▶ [EXERCISE INSTRUCTIONS]: Could you copy the records below exactly, leaving out any pictures?
GIVEN DATA: Begin
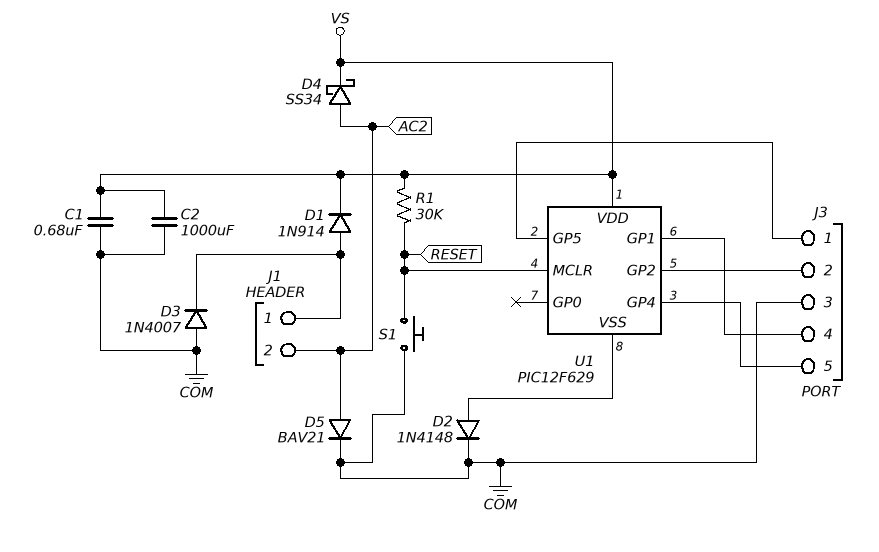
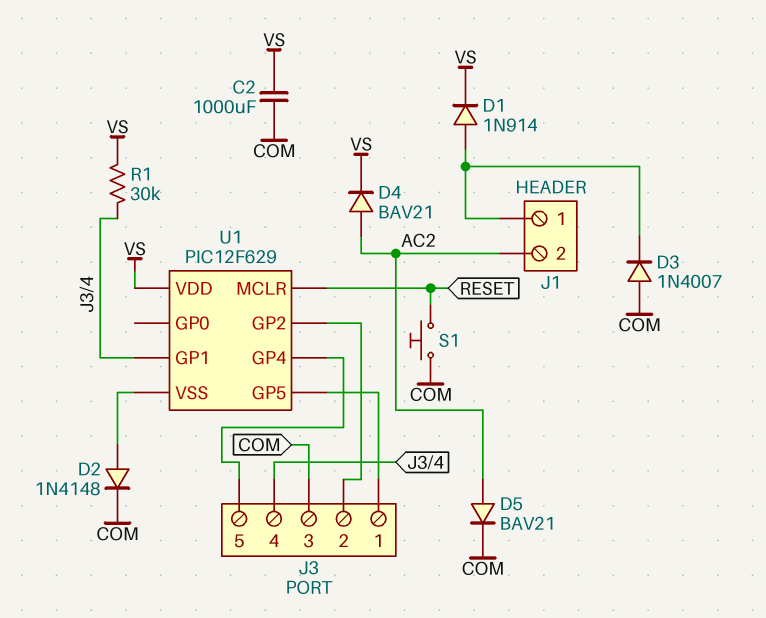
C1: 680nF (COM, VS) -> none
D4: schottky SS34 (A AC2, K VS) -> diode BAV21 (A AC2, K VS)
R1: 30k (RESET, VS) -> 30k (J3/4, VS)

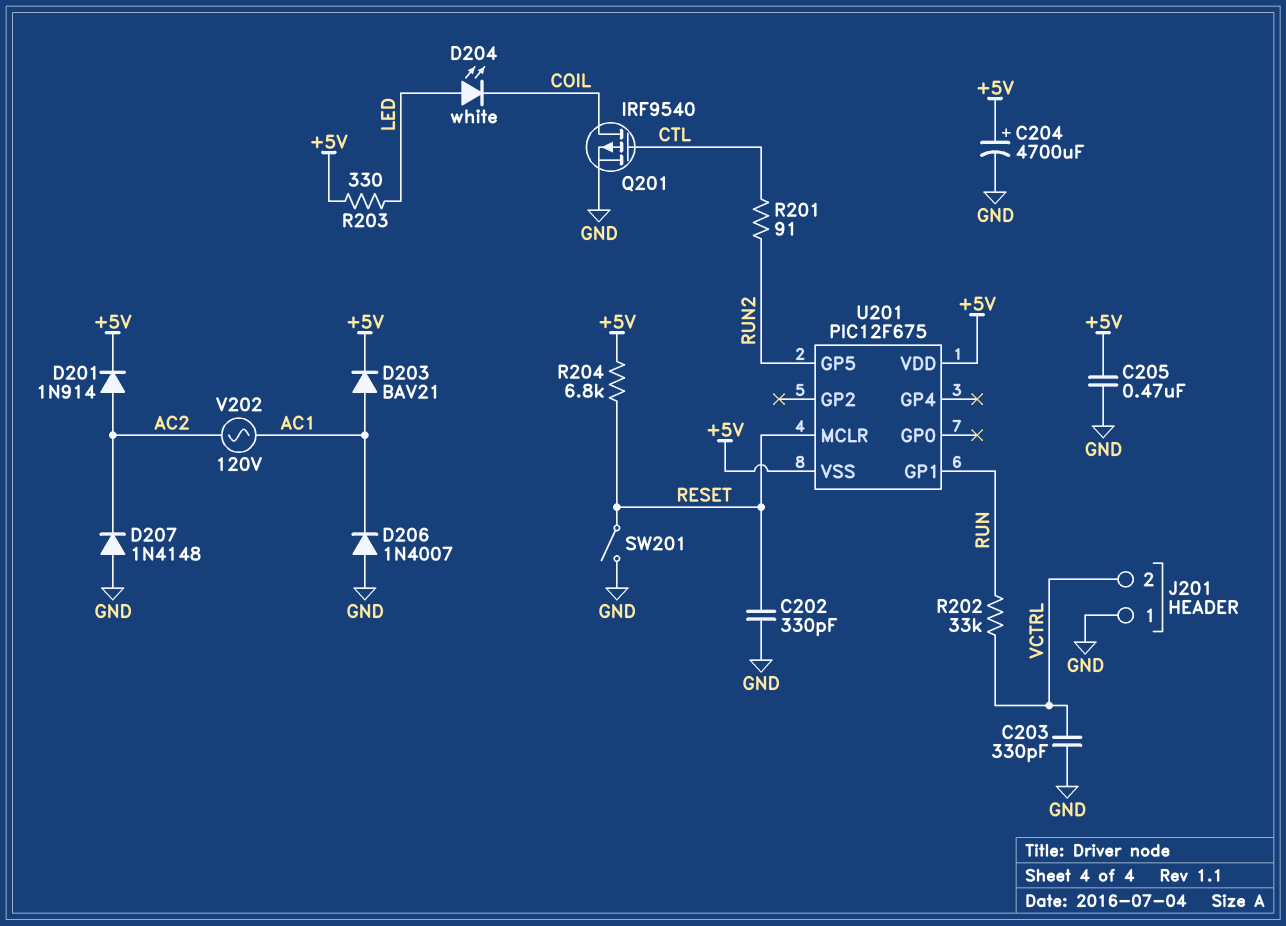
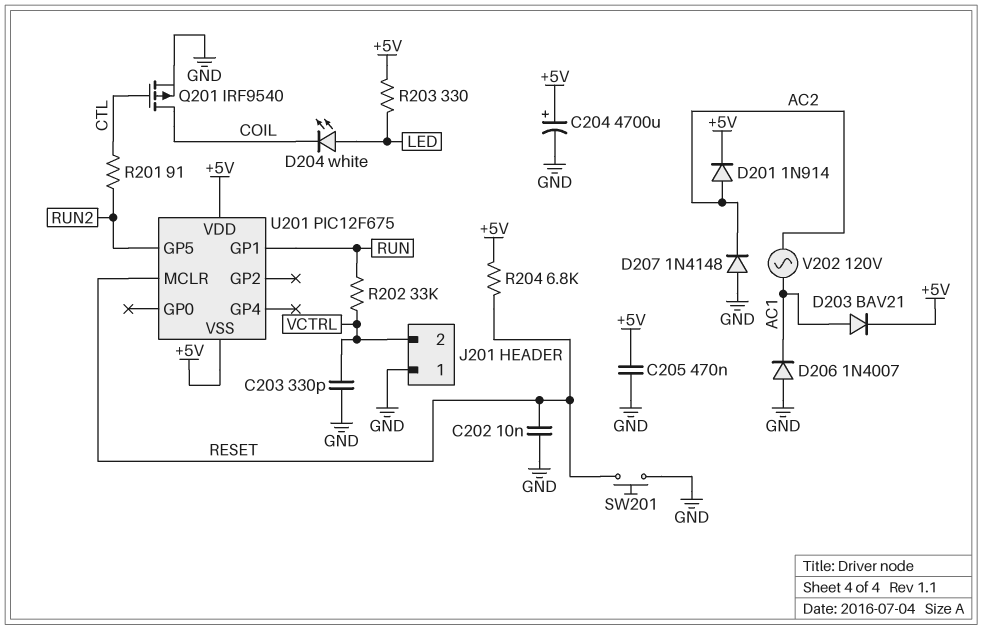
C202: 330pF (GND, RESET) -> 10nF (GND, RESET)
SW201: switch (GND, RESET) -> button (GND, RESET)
GIVEN DATA: End
▶ [TASK OUTPUT]:
C1: 680nF (COM, VS) -> none
D4: schottky SS34 (A AC2, K VS) -> diode BAV21 (A AC2, K VS)
R1: 30k (RESET, VS) -> 30k (J3/4, VS)

C202: 330pF (GND, RESET) -> 10nF (GND, RESET)
SW201: switch (GND, RESET) -> button (GND, RESET)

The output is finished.